++++ MATERIAL SUPPLIED ++++
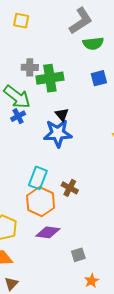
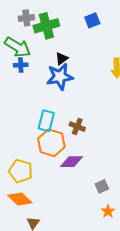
black triangle: (62, 115) -> (62, 59), turned 40
blue cross: (18, 116) -> (21, 65), turned 32
purple diamond: (48, 232) -> (72, 162), moved
gray square: (78, 255) -> (102, 186), moved

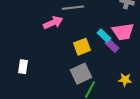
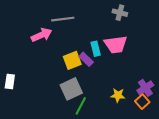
cyan rectangle: (104, 36) -> (96, 49), turned 32
purple rectangle: (112, 46) -> (86, 59), moved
++++
The records above should be reproduced exactly, with the pictures omitted.

black triangle: (62, 115) -> (62, 59), turned 40
blue cross: (18, 116) -> (21, 65), turned 32
purple diamond: (48, 232) -> (72, 162), moved
gray square: (78, 255) -> (102, 186), moved

cyan rectangle: (104, 36) -> (96, 49), turned 32
purple rectangle: (112, 46) -> (86, 59), moved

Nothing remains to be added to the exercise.